[Before-and-after object lists]
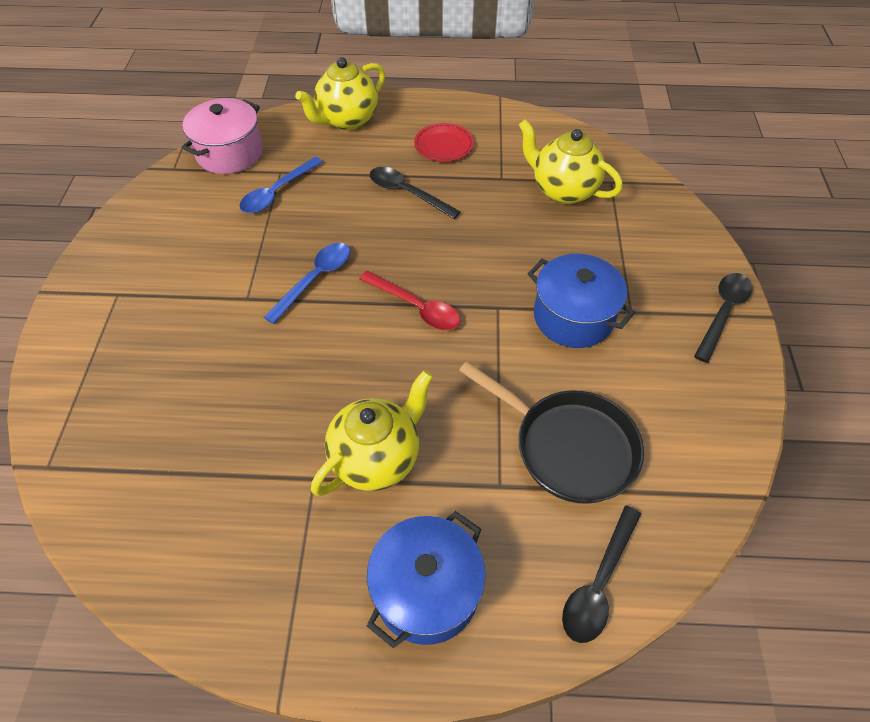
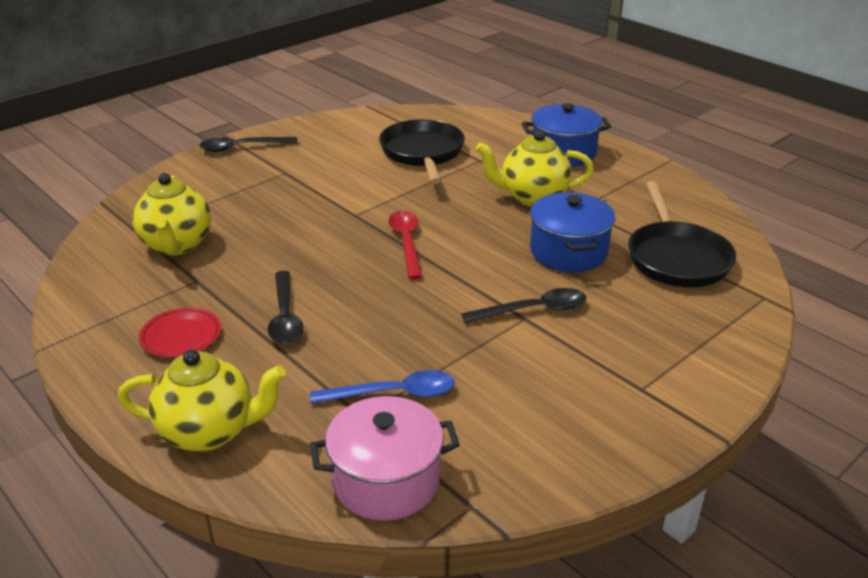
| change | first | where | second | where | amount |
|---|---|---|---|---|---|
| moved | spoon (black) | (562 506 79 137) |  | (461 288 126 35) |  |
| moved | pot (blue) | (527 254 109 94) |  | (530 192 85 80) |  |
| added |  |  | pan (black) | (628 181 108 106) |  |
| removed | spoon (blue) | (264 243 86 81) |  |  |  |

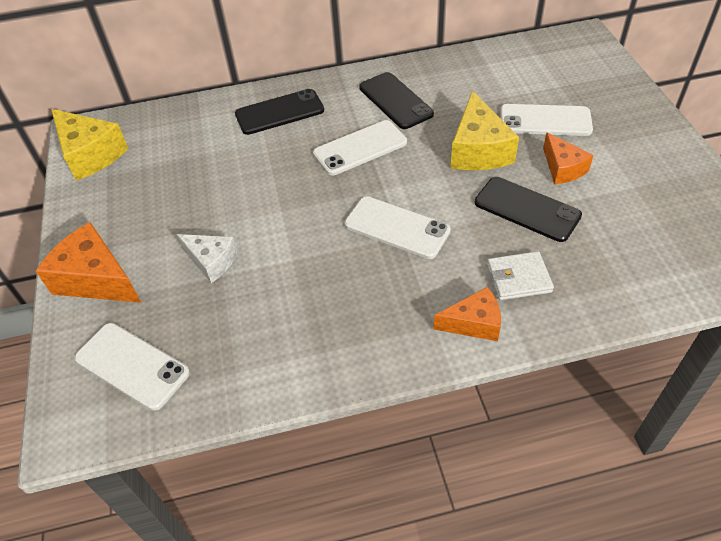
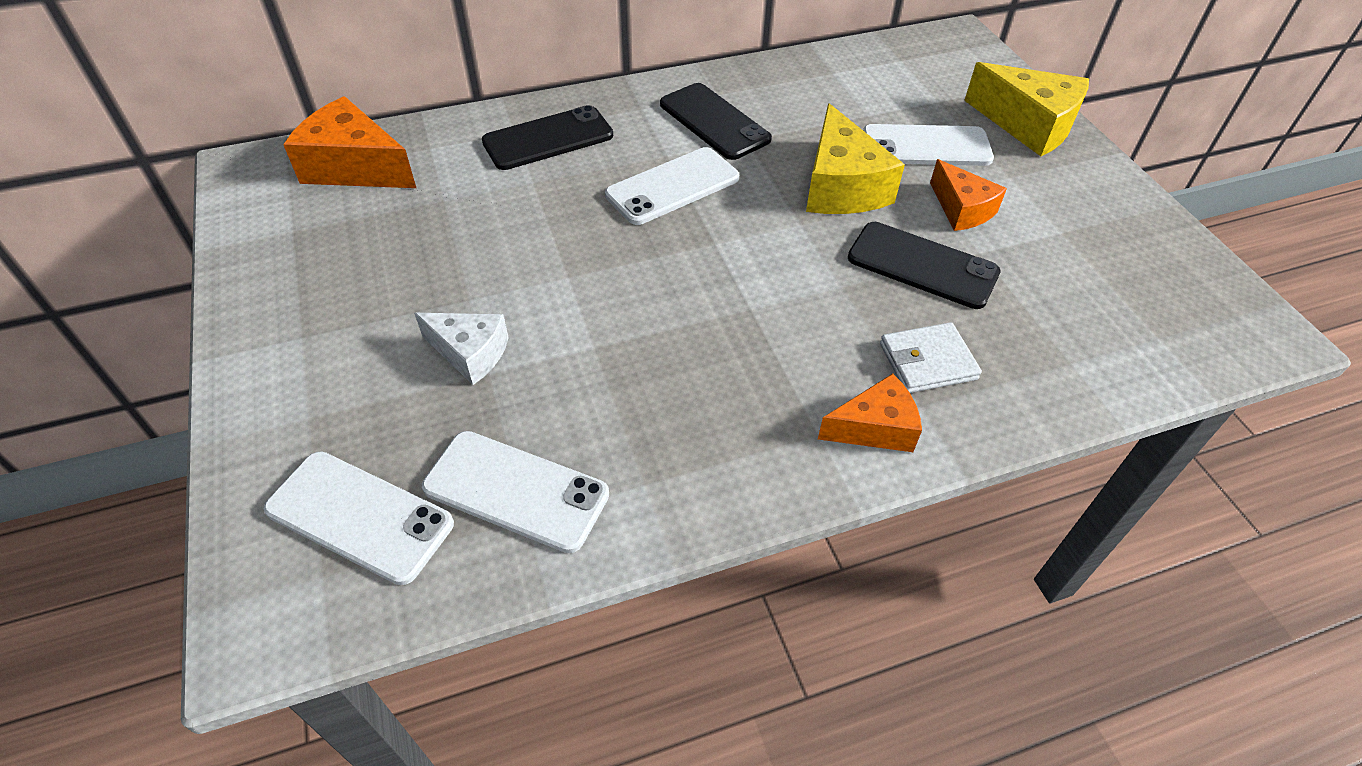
| change | first | where | second | where | amount |
|---|---|---|---|---|---|
| moved | cheese (orange) | (36 222 105 81) |  | (283 96 133 92) |  |
| moved | phone (white) | (345 196 106 63) |  | (422 431 187 122) |  |
| moved | cheese (yellow) | (51 109 77 72) |  | (964 62 125 94) |  |

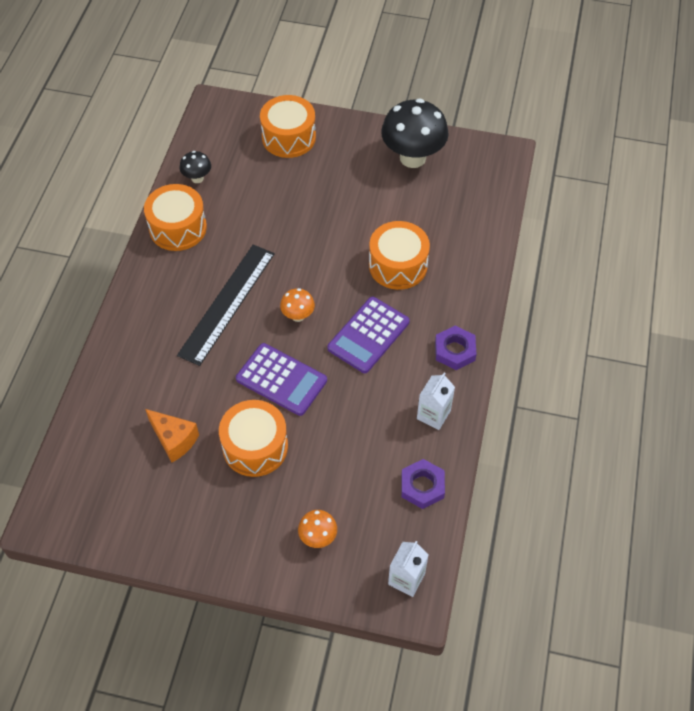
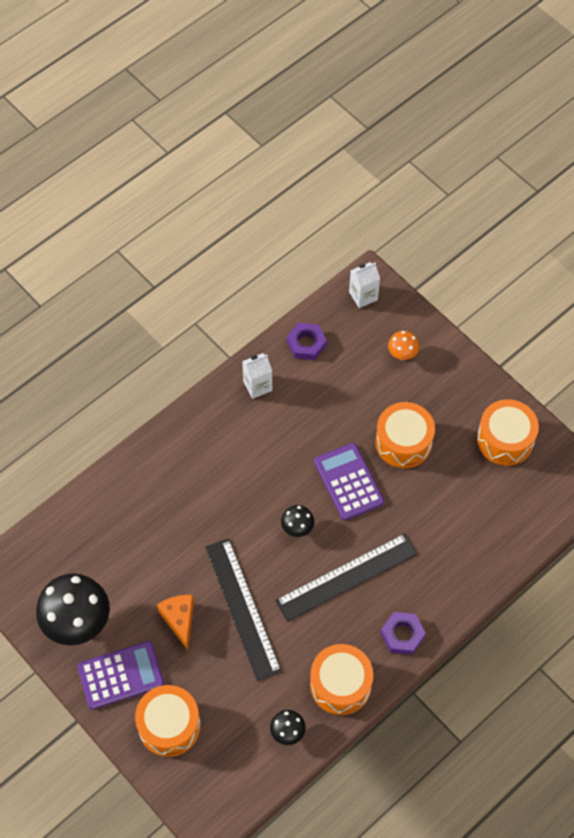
| change | first | where | second | where | amount |
|---|---|---|---|---|---|
| moved | calculator (purple) | (327 297 83 76) |  | (77 641 87 68) |  |
| moved | cheese (orange) | (145 409 54 53) |  | (157 595 37 55) |  |
| added |  |  | ruler (black) | (205 538 77 143) |  |
| recoloured | mushroom (orange) | (280 288 35 34) | mushroom (black) | (281 505 33 32) |  |
| moved | nut (purple) | (435 326 42 44) |  | (381 612 45 43) |  |
| moved | drum (orange) | (369 221 61 69) |  | (477 399 62 67) |  |

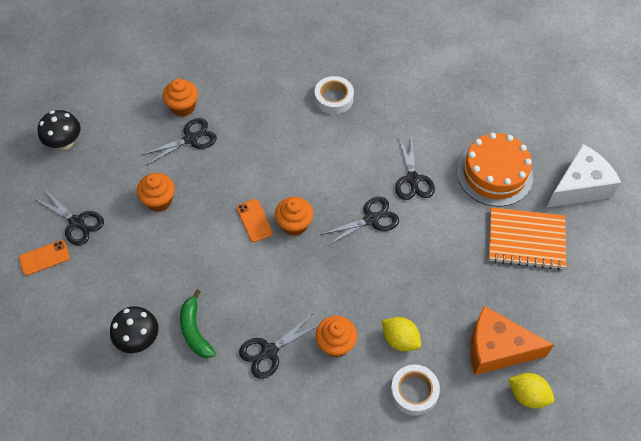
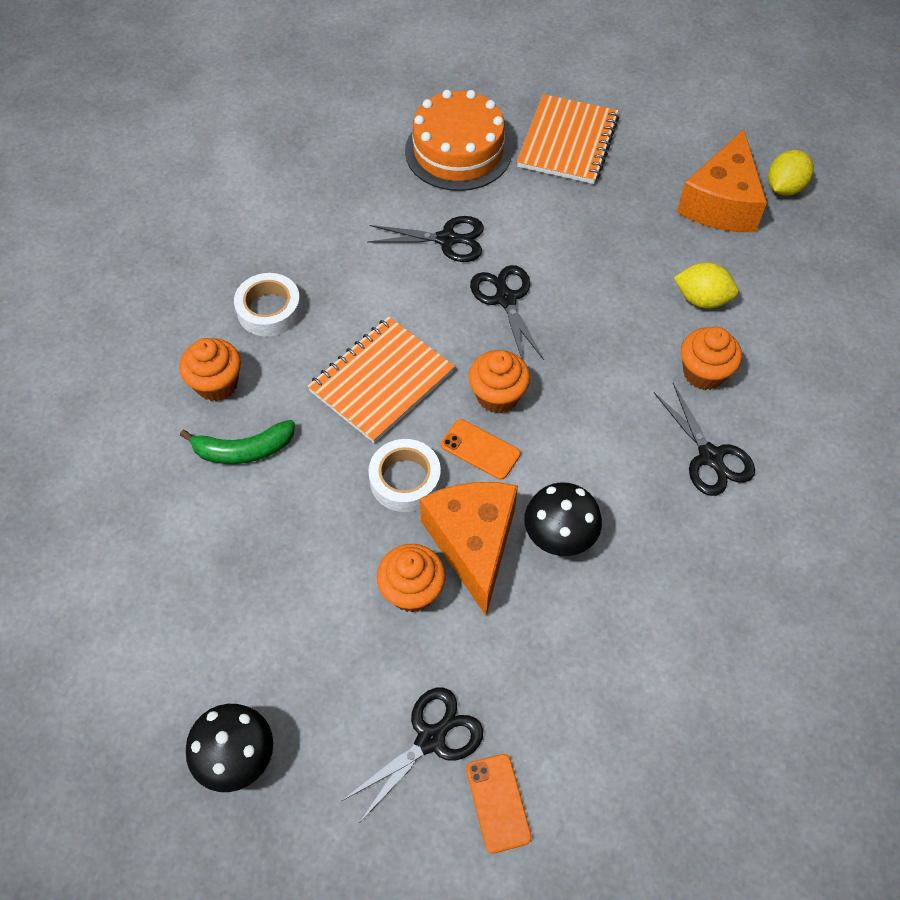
| change | first | where | second | where | amount |
|---|---|---|---|---|---|
| moved | cupcake (orange) | (163 79 35 38) |  | (179 338 62 63) |  |
| moved | banana (green) | (180 289 36 69) |  | (180 420 115 44) |  |
| added |  |  | notebook (orange) | (307 317 148 126) |  |
| moved | tape (white) | (390 365 50 51) |  | (368 439 73 73) |  |
| added |  |  | cheese (orange) | (420 482 98 133) |  |
| turned | phone (orange) | (236 199 37 43) |  | (441 419 80 61) | 45 degrees clockwise |
| moved | mushroom (black) | (110 306 48 47) |  | (524 482 78 74) |  |
| turned | lemon (yellow) | (382 317 39 35) |  | (674 263 65 45) | 60 degrees clockwise |
| removed | scissors (black) | (141 118 76 47) |  |  |  |
| removed | cheese (white) | (546 144 75 64) |  |  |  |

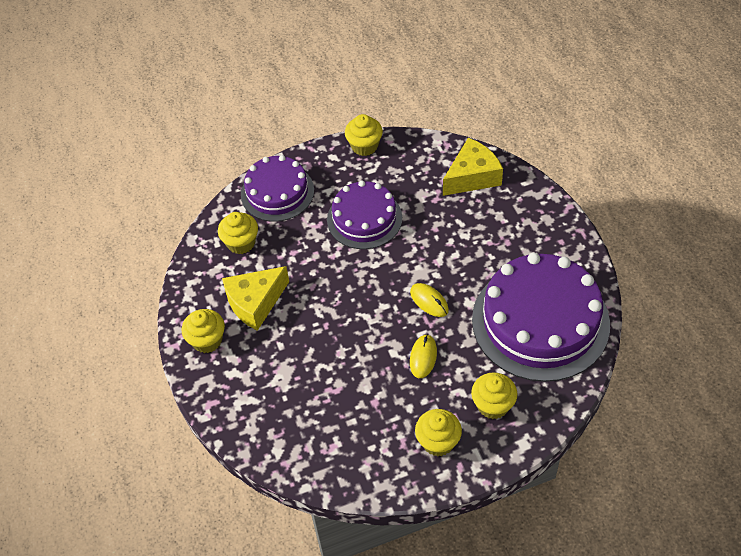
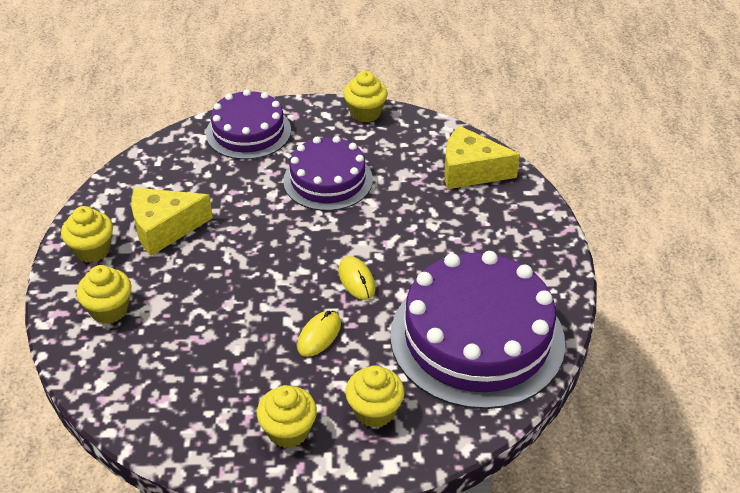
| change | first | where | second | where | amount |
|---|---|---|---|---|---|
| moved | cupcake (yellow) | (218 212 40 42) |  | (76 265 56 59) |  |
| turned | cheese (yellow) | (443 138 60 58) |  | (445 126 75 63) | 150 degrees counterclockwise |

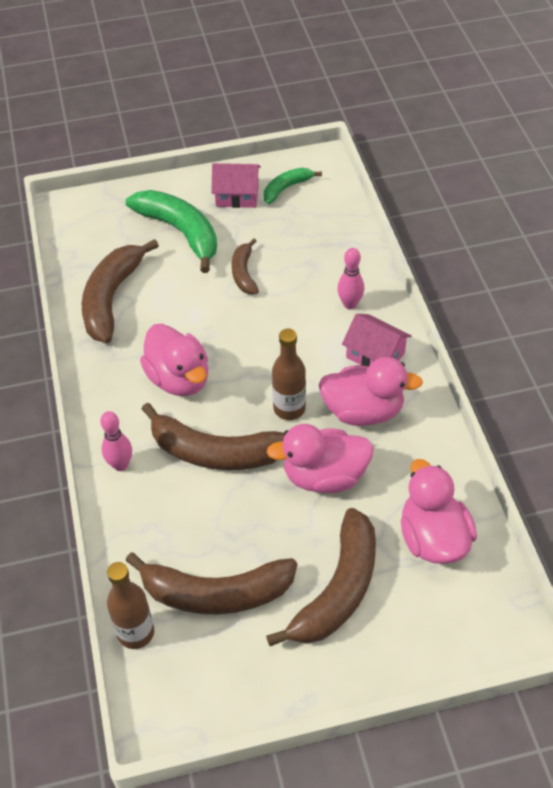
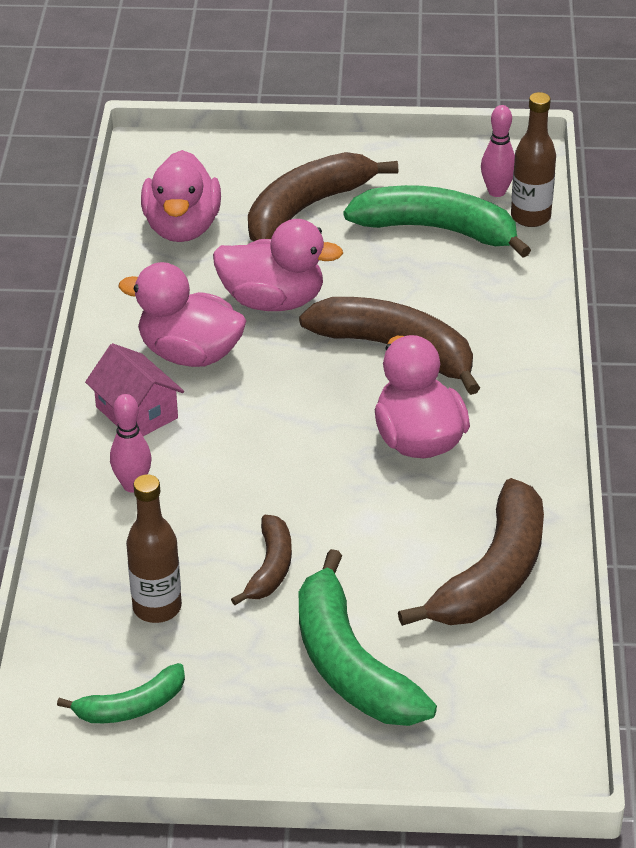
| change | first | where | second | where | amount |
|---|---|---|---|---|---|
| moved | bottle (brown) | (272 329 34 91) |  | (126 474 56 149) |  |
| recoloured | banana (brown) | (125 552 172 62) | banana (green) | (344 185 187 73) |  |
| moved | bowling pin (pink) | (100 411 32 60) |  | (481 105 34 92) |  |
| removed | house (pink) | (212 163 49 45) |  |  |  |

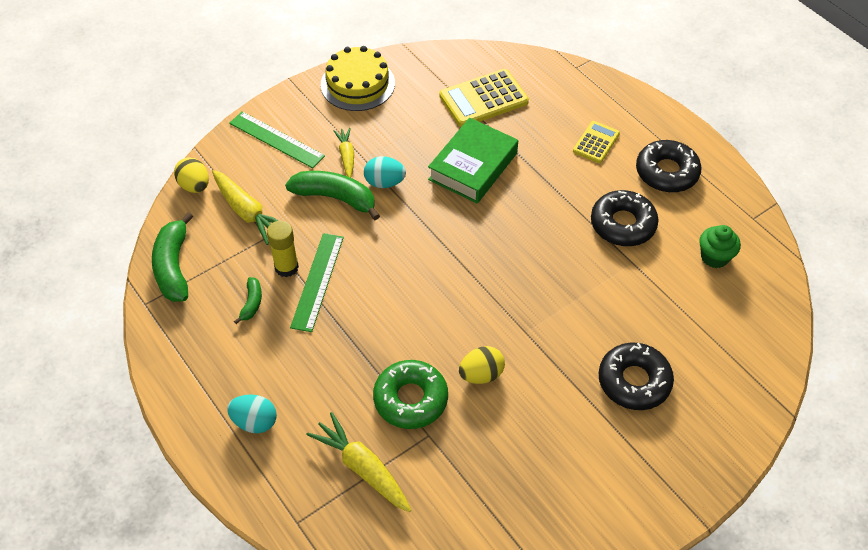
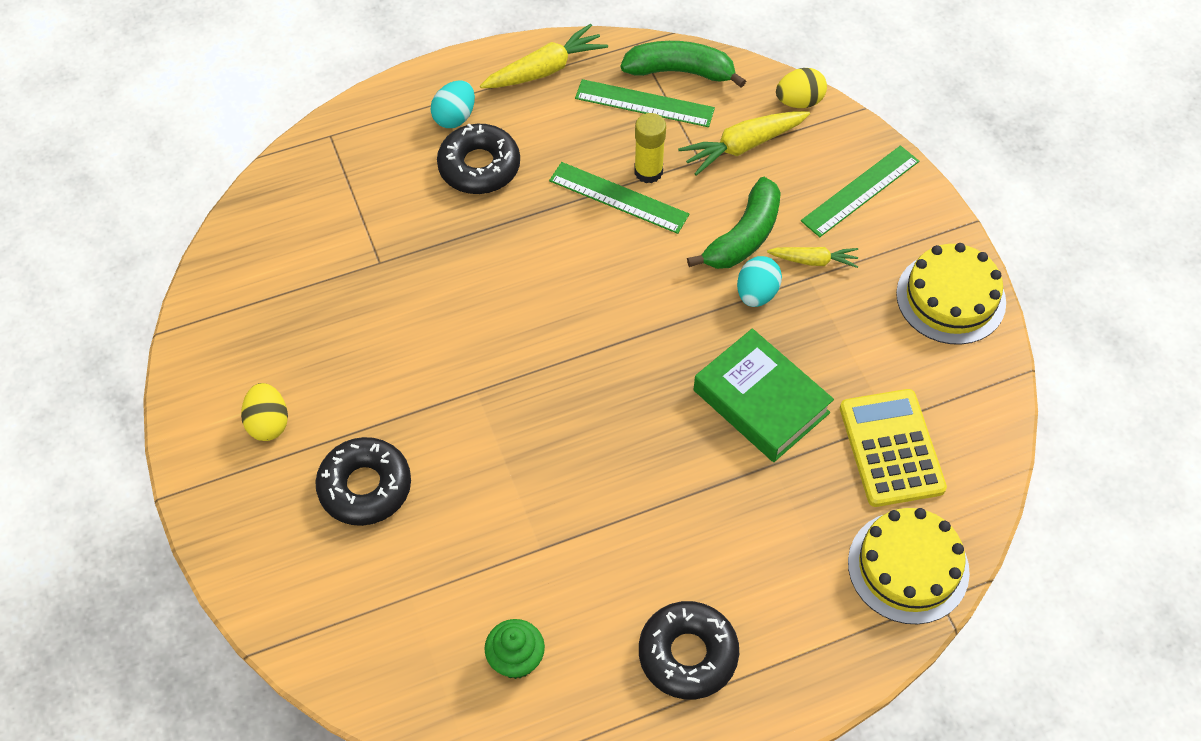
| change | first | where | second | where | amount |
|---|---|---|---|---|---|
| moved | egg (yellow) | (459 346 46 38) |  | (241 383 47 58) |  |
| moved | donut (black) | (591 190 68 56) |  | (437 124 83 70) |  |
| moved | carrot (yellow) | (307 412 104 100) |  | (480 24 128 64) |  |
| added |  |  | ruler (green) | (575 79 140 48) |  |
| added |  |  | cake (yellow) | (848 508 122 116) |  |
| removed | banana (green) | (234 277 28 47) |  |  |  |
| removed | donut (green) | (373 360 75 69) |  |  |  |
| removed | calculator (yellow) | (573 121 47 42) |  |  |  |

» REQUIREMENT: For this exercise, please output exactly the lines above starting at the line with "moved | pot" and ending at the line with "pan (black) |", ends included.

» RESPONSE:
| moved | pot (blue) | (527 254 109 94) |  | (530 192 85 80) |  |
| added |  |  | pan (black) | (628 181 108 106) |  |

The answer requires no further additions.